● What to work on
Your answer must be every line of the data that holds the string "degrees".

BEGIN Data excerpts

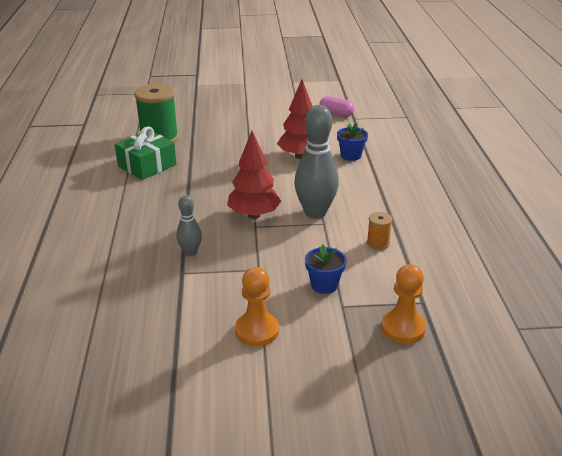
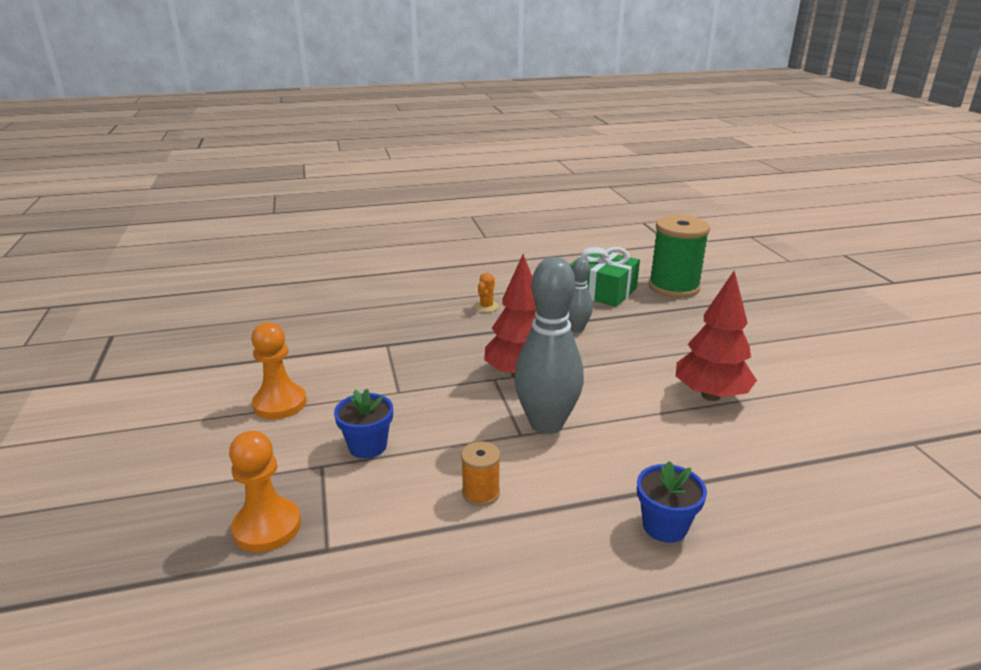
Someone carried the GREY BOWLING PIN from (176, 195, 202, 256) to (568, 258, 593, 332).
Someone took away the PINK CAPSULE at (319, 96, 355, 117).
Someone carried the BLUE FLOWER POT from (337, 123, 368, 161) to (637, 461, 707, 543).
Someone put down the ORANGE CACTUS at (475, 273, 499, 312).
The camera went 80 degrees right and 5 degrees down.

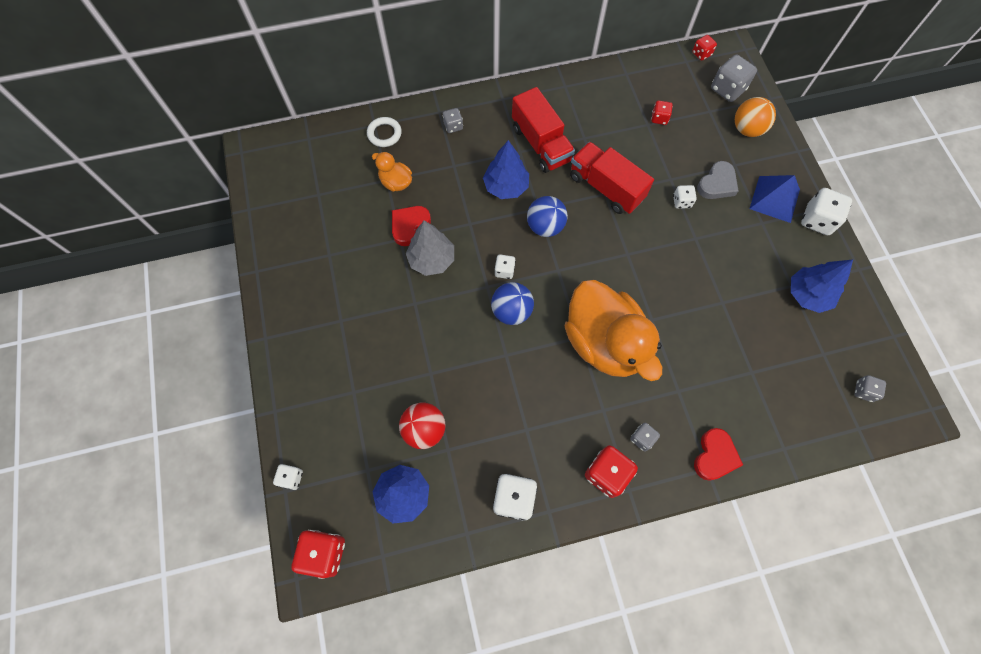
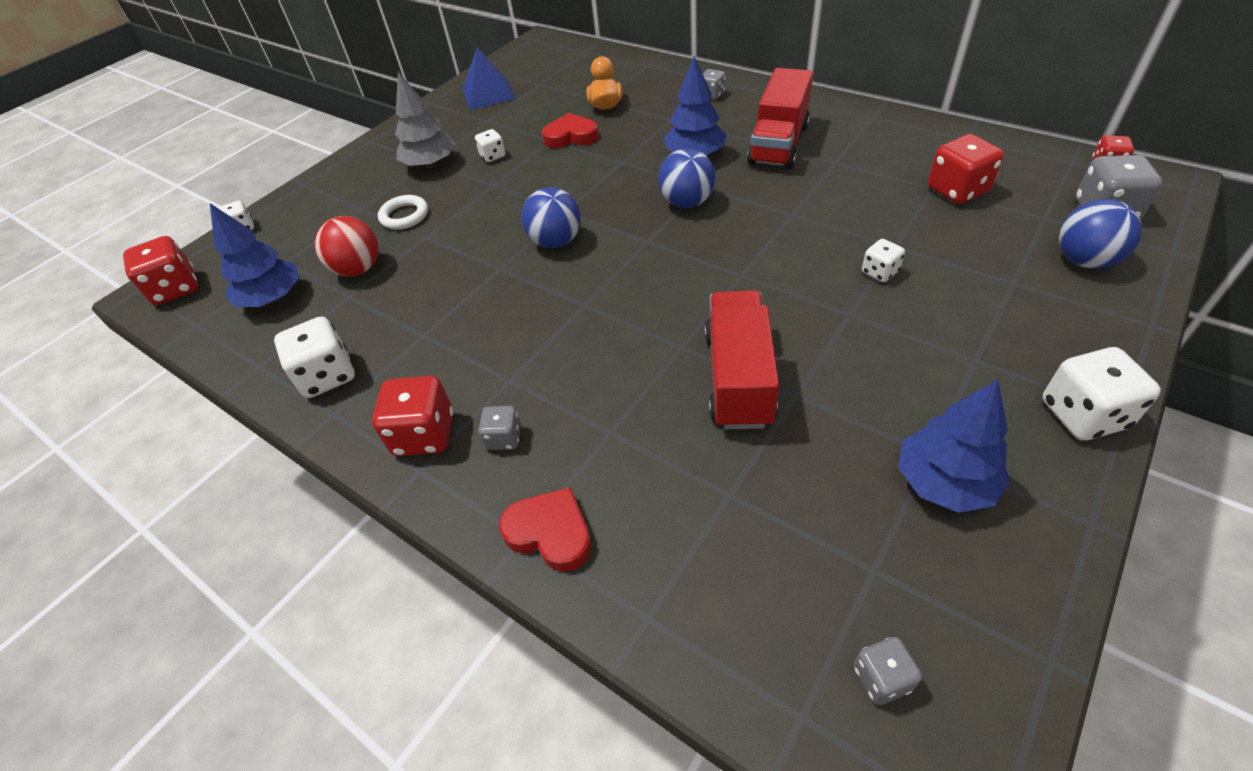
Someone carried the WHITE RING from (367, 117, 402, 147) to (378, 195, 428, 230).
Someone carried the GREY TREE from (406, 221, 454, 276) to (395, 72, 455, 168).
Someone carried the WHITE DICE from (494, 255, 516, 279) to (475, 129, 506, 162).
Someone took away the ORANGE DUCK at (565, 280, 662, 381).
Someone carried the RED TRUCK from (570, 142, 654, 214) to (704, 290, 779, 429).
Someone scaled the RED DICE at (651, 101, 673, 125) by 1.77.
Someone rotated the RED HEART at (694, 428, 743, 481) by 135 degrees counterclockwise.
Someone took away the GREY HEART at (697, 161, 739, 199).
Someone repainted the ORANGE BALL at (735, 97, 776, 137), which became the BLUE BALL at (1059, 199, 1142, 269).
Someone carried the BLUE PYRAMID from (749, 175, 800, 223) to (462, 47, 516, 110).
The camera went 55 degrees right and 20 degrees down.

END Data excerpts
BEGIN Data excerpts

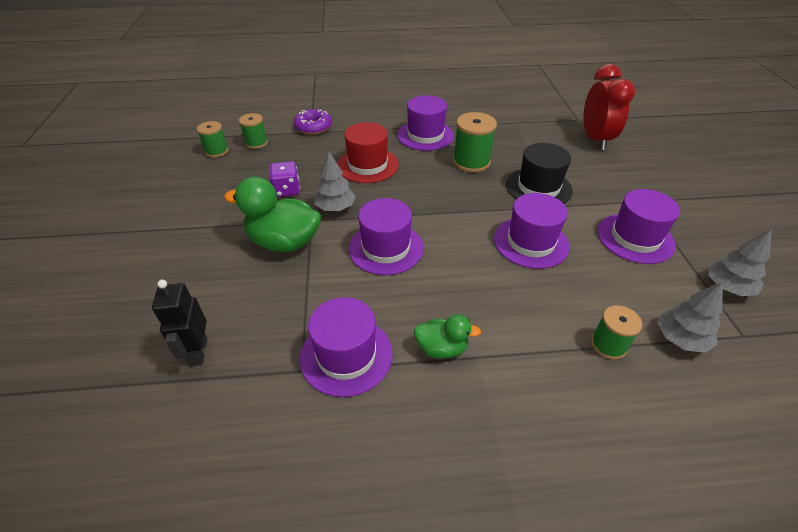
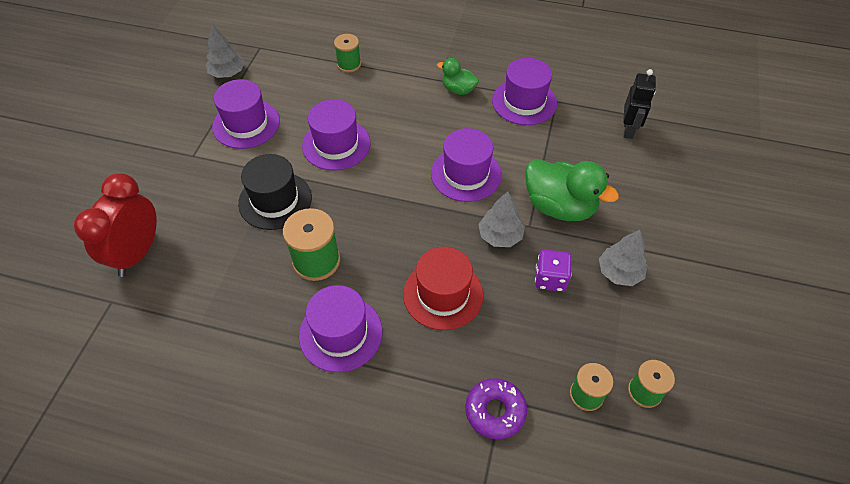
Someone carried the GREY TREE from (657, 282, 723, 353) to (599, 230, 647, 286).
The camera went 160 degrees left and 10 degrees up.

END Data excerpts

● Response to the task
The camera went 80 degrees right and 5 degrees down.
Someone rotated the RED HEART at (694, 428, 743, 481) by 135 degrees counterclockwise.
The camera went 55 degrees right and 20 degrees down.
The camera went 160 degrees left and 10 degrees up.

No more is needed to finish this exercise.